• [Work request]:
Only one stretch of the data below is wanted: the lines starting at the one with "<490,169,51,56> to <349,77,68,40>" and ending at the one with "in cobalt <403,299,162,151>", both included, given again exactly.

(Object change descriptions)
- Opening Delimiter -

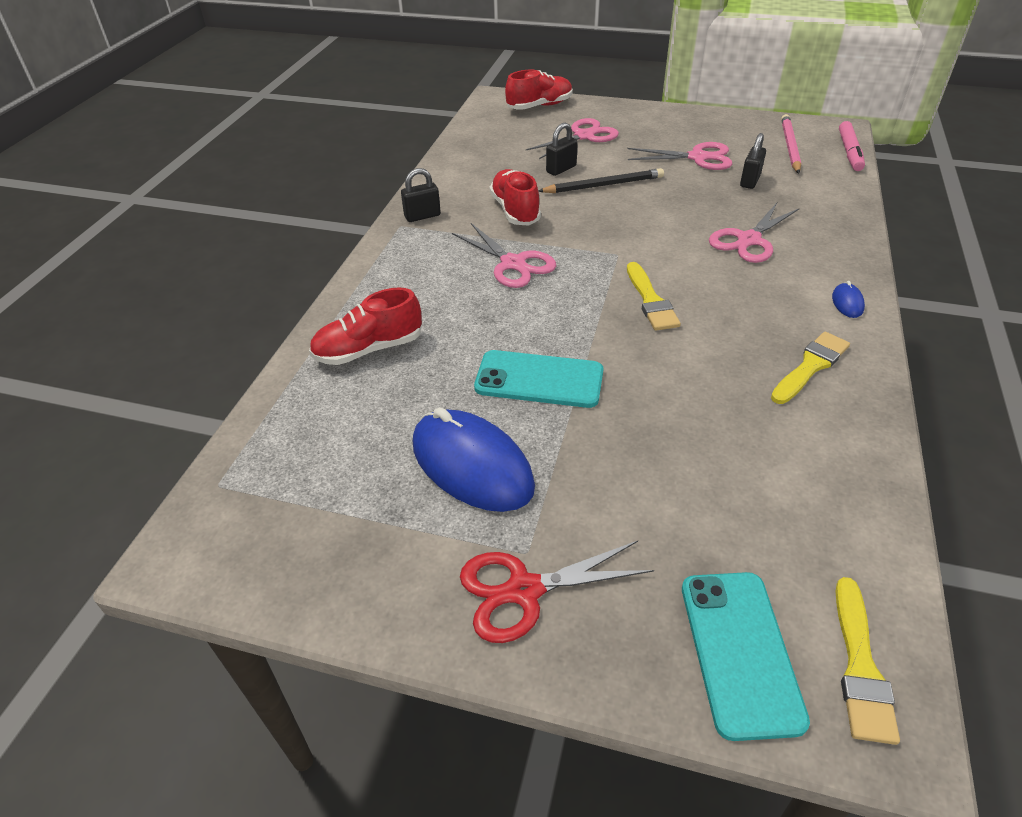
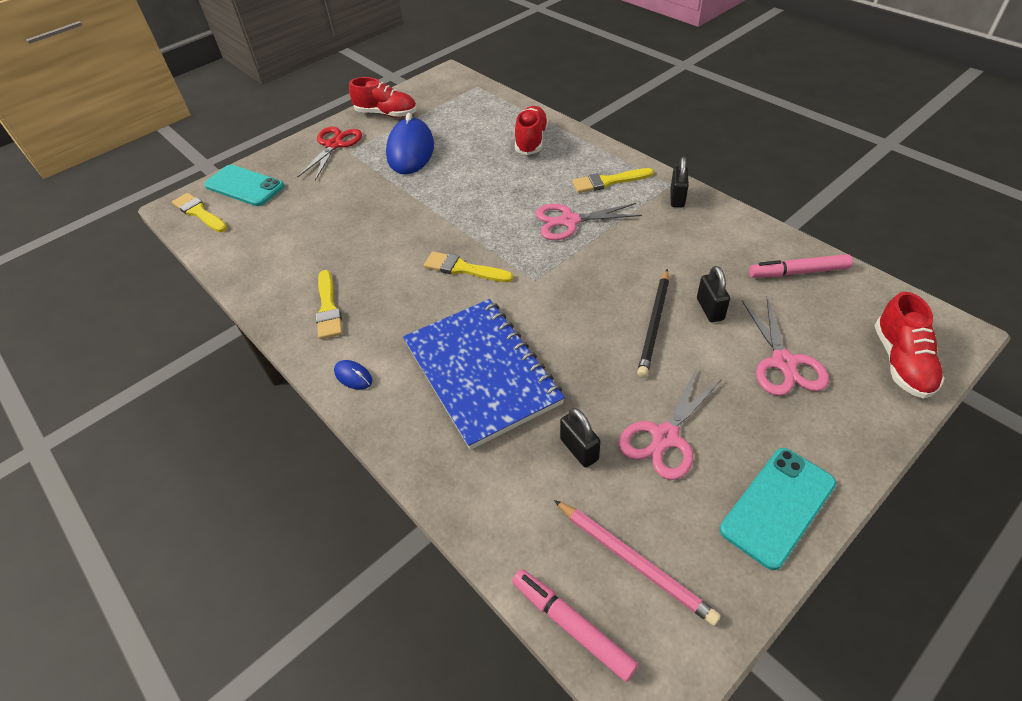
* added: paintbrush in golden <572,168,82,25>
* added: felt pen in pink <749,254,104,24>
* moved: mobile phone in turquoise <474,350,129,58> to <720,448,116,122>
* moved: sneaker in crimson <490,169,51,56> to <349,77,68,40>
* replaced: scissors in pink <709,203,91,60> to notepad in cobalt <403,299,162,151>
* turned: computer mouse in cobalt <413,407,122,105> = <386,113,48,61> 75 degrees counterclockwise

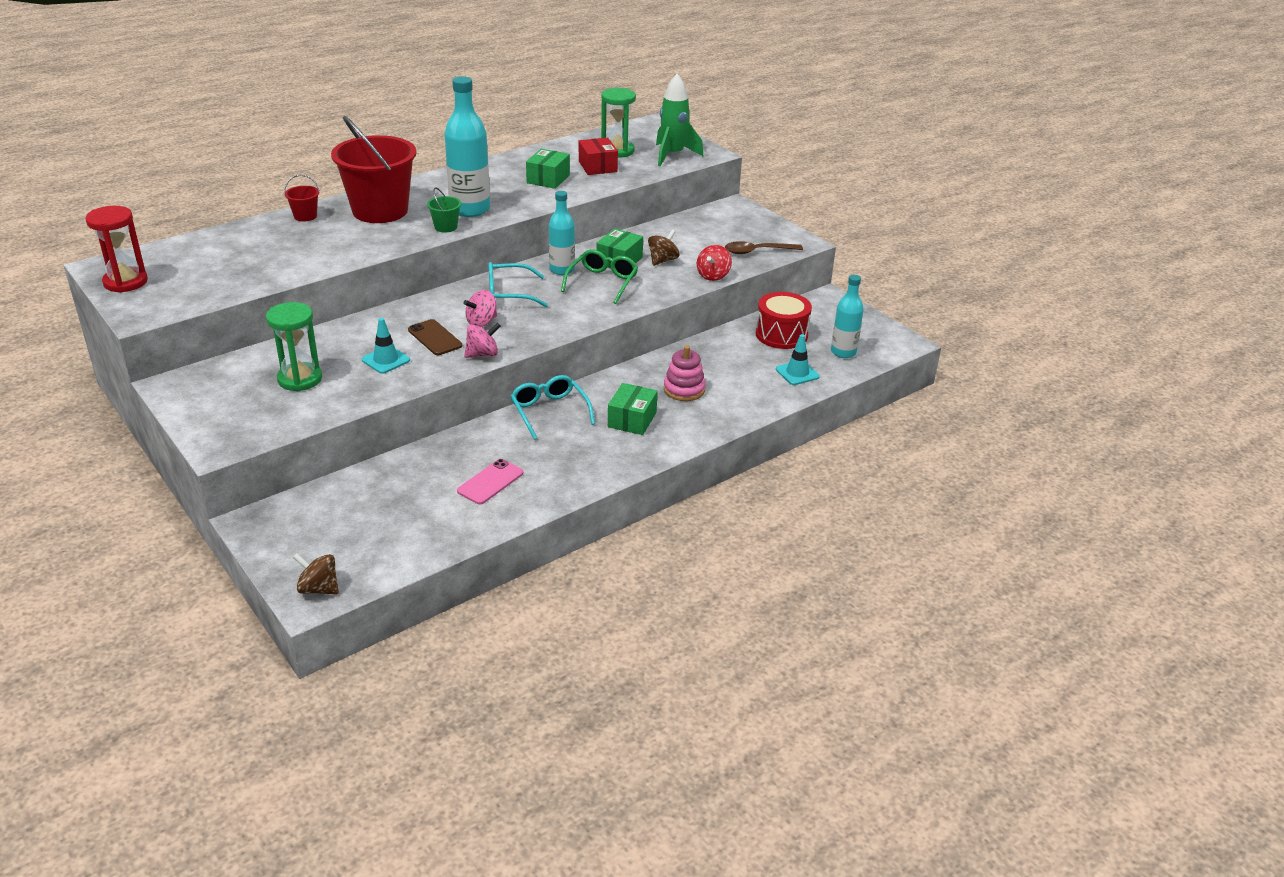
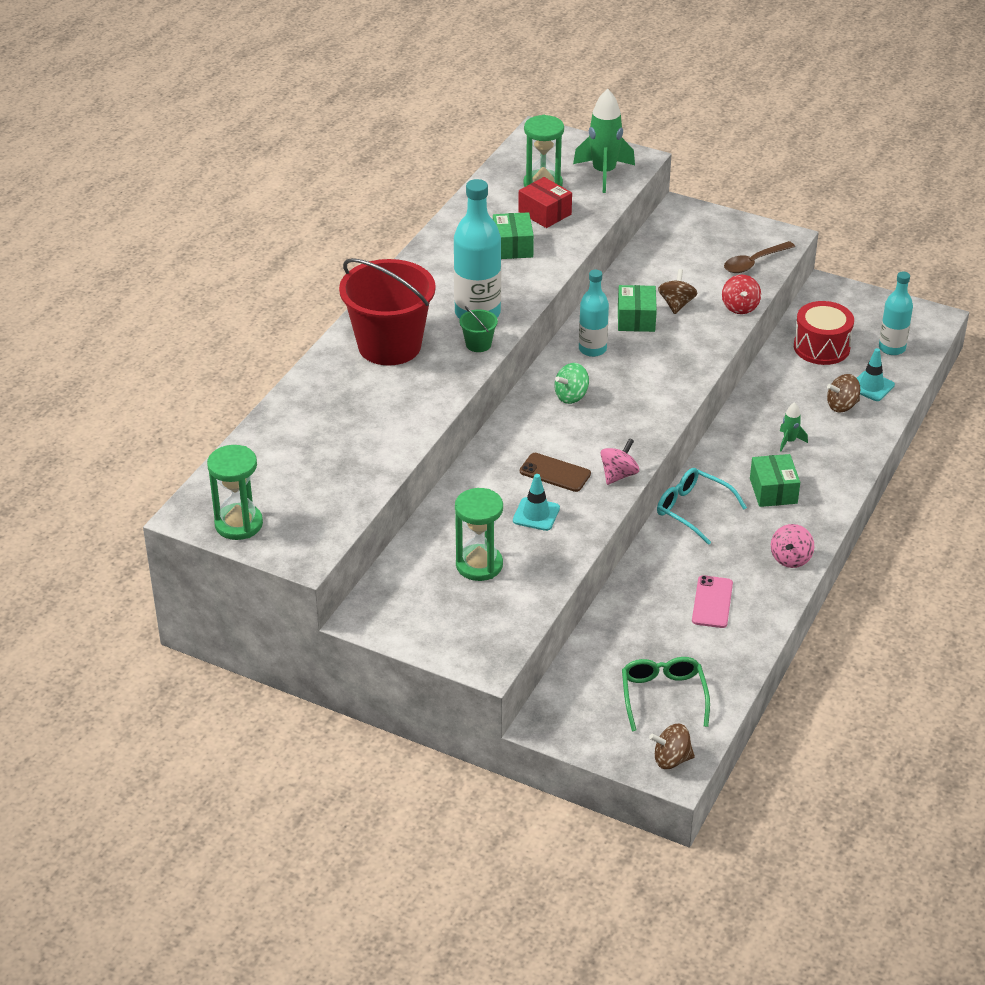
* removed: pail in crimson <284,175,36,47>
* added: toy top in russet <827,374,33,38>
* moved: toy top in pink <463,290,34,37> to <771,524,43,44>
* moved: eyeglasses in emerald <561,249,77,55> to <622,657,88,74>
* replaced: eyeglasses in turquoise <488,262,60,45> to toy top in emerald <554,363,35,41>
* replaced: stacking toy in pink <664,345,42,56> to spaceship in emerald <780,402,28,49>
* recoloured: sandglass in crimson <85,206,63,87> to sandglass in emerald <207,445,56,95>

- Closing Delimiter -

• [Response]:
* moved: sneaker in crimson <490,169,51,56> to <349,77,68,40>
* replaced: scissors in pink <709,203,91,60> to notepad in cobalt <403,299,162,151>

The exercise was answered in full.